■ **Assignment**
Exactly the lines from the one with "green fish [545,730,685,811] -> none" through the last line of the listing must be given again.

■ **Material shown**
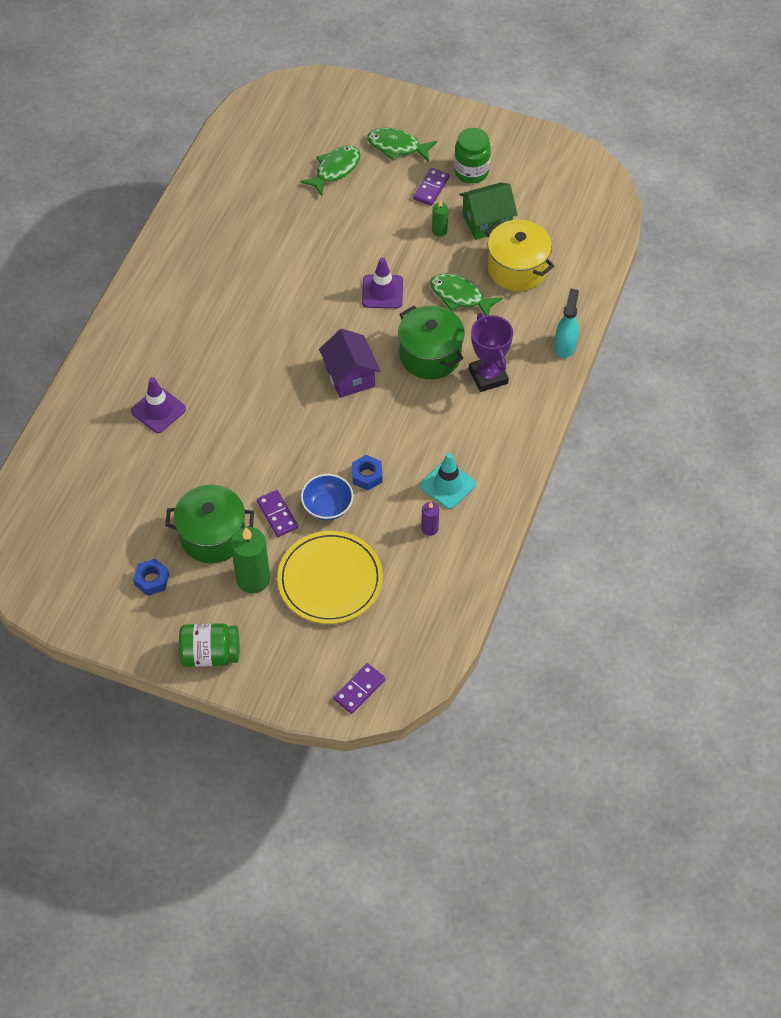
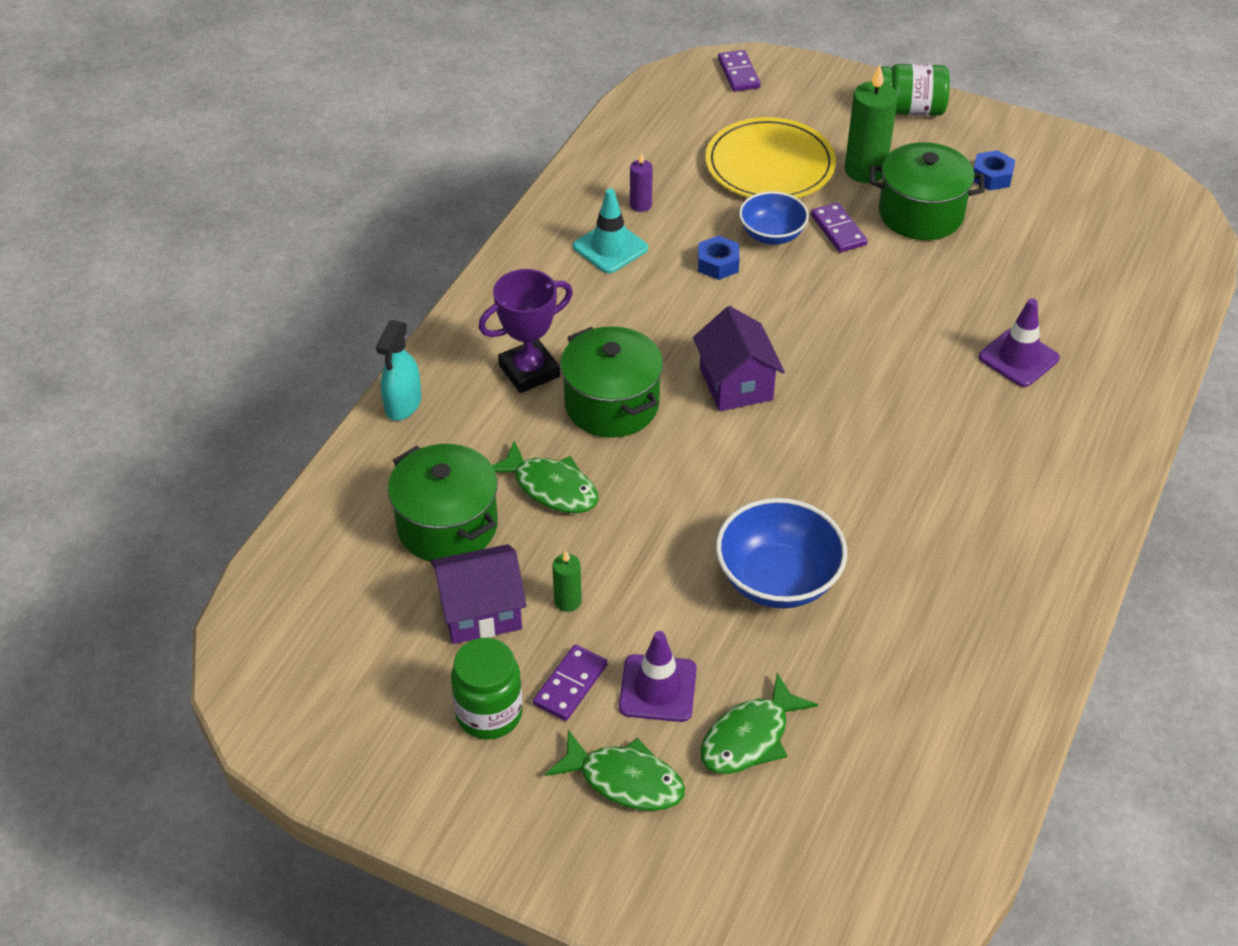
camera: 175 degrees left, 10 degrees down
purple domino [333,663,385,714] -> purple domino turned 60 degrees counterclockwise [718,50,761,92]
purple traffic cone [362,257,403,308] -> purple traffic cone moved to [619,631,697,722]
green house [459,183,518,240] -> purple house [430,544,527,644]
purple trophy [469,313,513,392] -> purple trophy turned 75 degrees clockwise [478,269,573,393]
yellow pot [485,220,554,291] -> green pot [388,444,498,562]
none -> blue bowl [716,498,847,609]

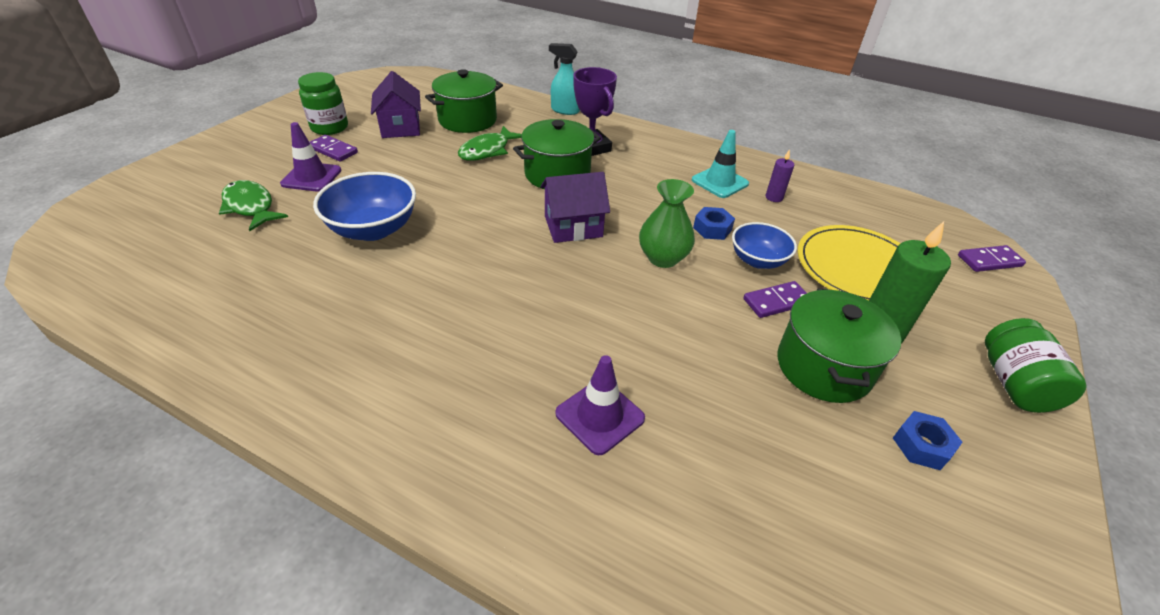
camera: 90 degrees right, 5 degrees down
green fish [545,730,685,811] -> none
green candle [552,551,582,612] -> none
none -> green vase [639,179,695,268]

■ **Answer box**
green fish [545,730,685,811] -> none
green candle [552,551,582,612] -> none
none -> green vase [639,179,695,268]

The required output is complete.